● **YOUR OBJECTIVE**
From the line containing "cyan brick H6:K7" to the final line of the listing, restate each line word for word and add nothing.

[Start of Attachment]

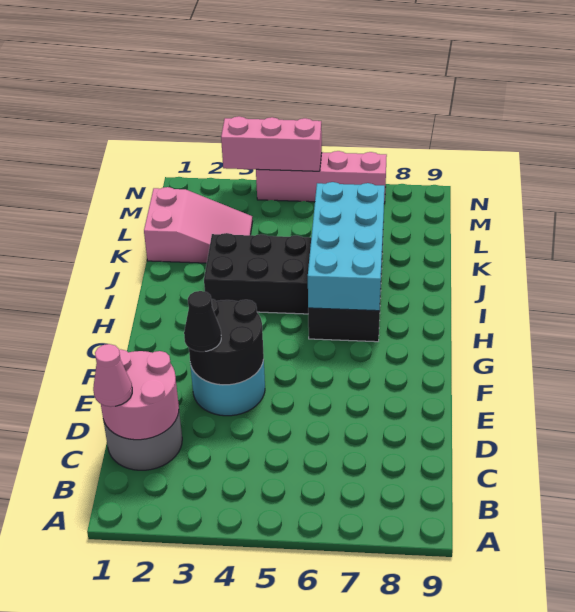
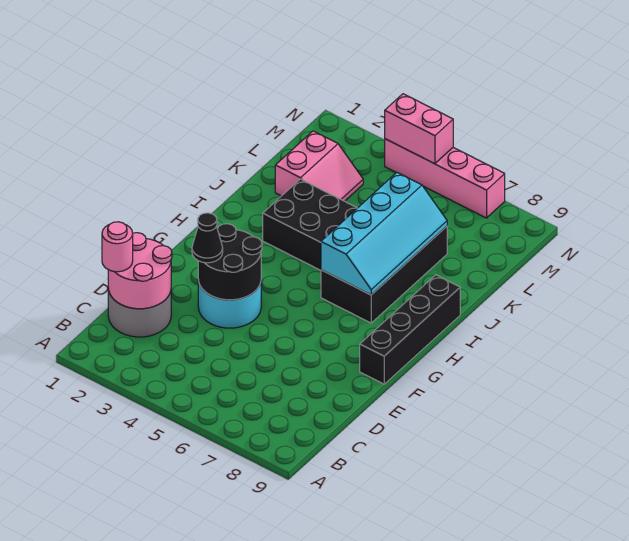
pink cone C1 level 3 -> pink round brick C1 level 3
none -> black brick F9:I9 level 1
cyan brick H6:K7 level 2 -> cyan slope H6:K7 level 2 top 6
pink slope K1:L3 level 1 top 1 -> pink slope K2:L3 level 1 top 2
pink brick N3:N5 level 2 -> pink brick N4:N5 level 2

[End of Attachment]

● **THE COMPLETED TASK**
cyan brick H6:K7 level 2 -> cyan slope H6:K7 level 2 top 6
pink slope K1:L3 level 1 top 1 -> pink slope K2:L3 level 1 top 2
pink brick N3:N5 level 2 -> pink brick N4:N5 level 2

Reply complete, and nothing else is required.